» Aim of the exercise
Copy out the records in full, word for word, without pictures.

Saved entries
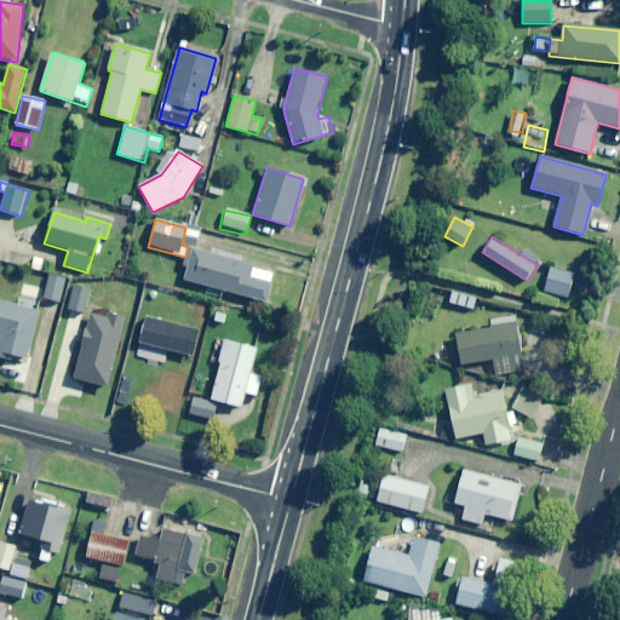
[(254,264),(196,248),(191,247),(189,257),(183,281),(265,303),(274,274),(253,268),(254,264)]
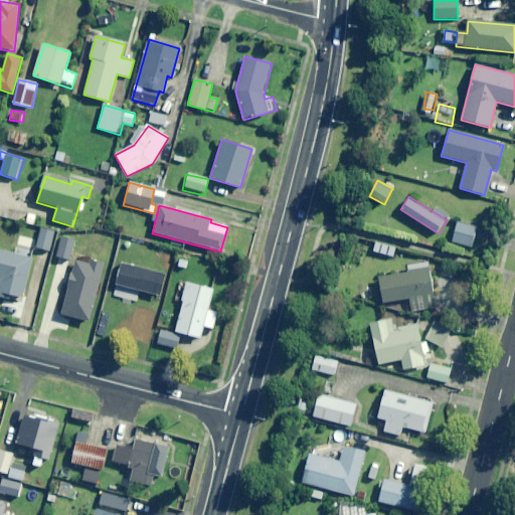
[(478,228),(458,223),(453,242),(473,247),(478,228)]
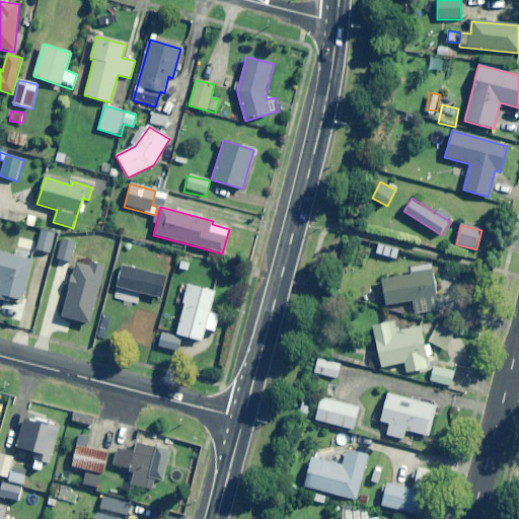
[(56,232),(44,228),(38,249),(50,253),(56,232)]
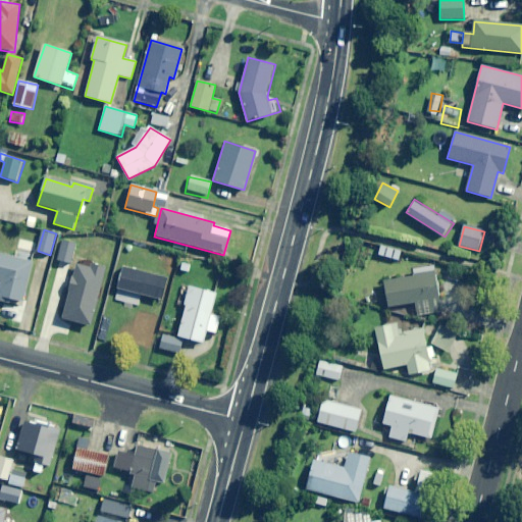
[(77,244),(62,241),(57,260),(72,264),(77,244)]
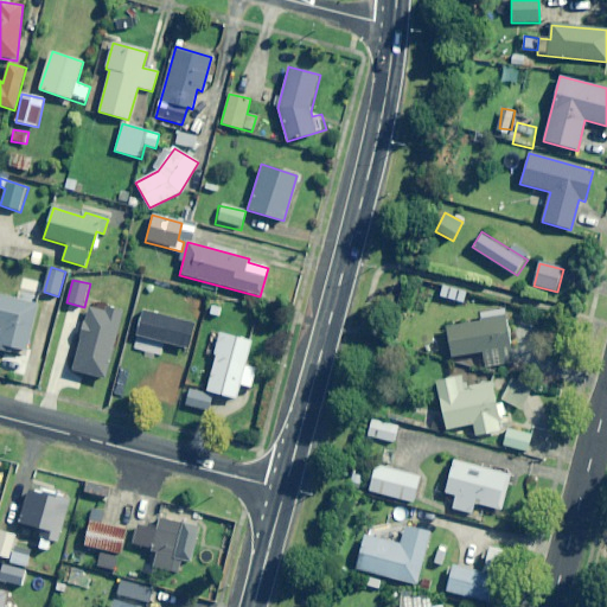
[(38,305),(0,295),(0,326),(1,327),(0,333),(0,350),(11,353),(12,349),(27,352),(38,305)]
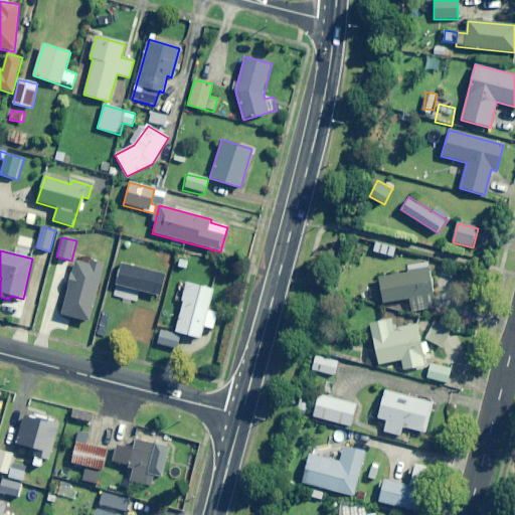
[(91,266),(74,262),(61,315),(89,322),(103,265),(92,263),(91,266)]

» Solution for this exercise
[(254,264),(196,248),(191,247),(189,257),(183,281),(265,303),(274,274),(253,268),(254,264)]
[(478,228),(458,223),(453,242),(473,247),(478,228)]
[(56,232),(44,228),(38,249),(50,253),(56,232)]
[(77,244),(62,241),(57,260),(72,264),(77,244)]
[(38,305),(0,295),(0,326),(1,327),(0,333),(0,350),(11,353),(12,349),(27,352),(38,305)]
[(91,266),(74,262),(61,315),(89,322),(103,265),(92,263),(91,266)]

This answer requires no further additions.